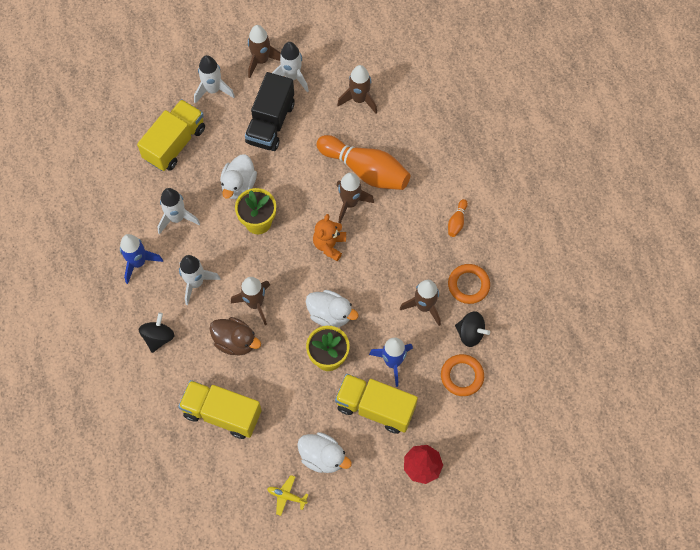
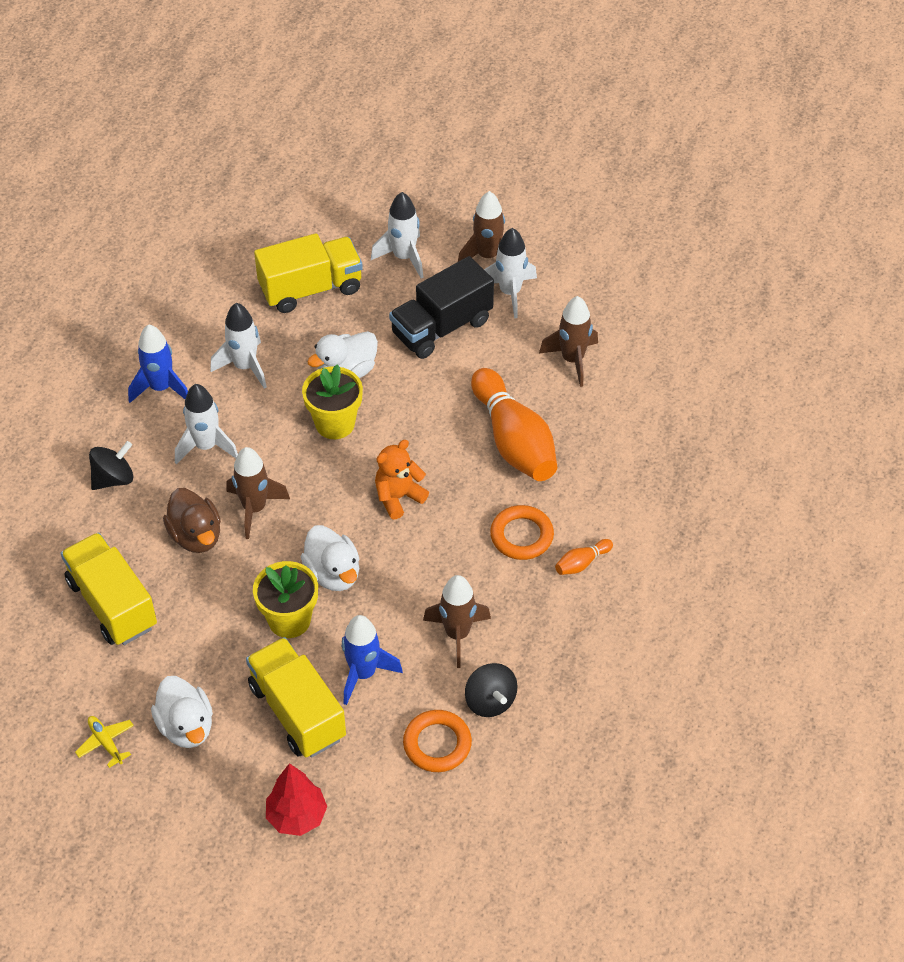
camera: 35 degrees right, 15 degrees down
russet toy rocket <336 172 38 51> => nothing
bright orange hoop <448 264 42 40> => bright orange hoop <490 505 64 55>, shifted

## What is needed
Retype word for word the line above with "russet toy rocket <336 172 38 51> => nothing" and all lines after it, nothing else.

## Task response
russet toy rocket <336 172 38 51> => nothing
bright orange hoop <448 264 42 40> => bright orange hoop <490 505 64 55>, shifted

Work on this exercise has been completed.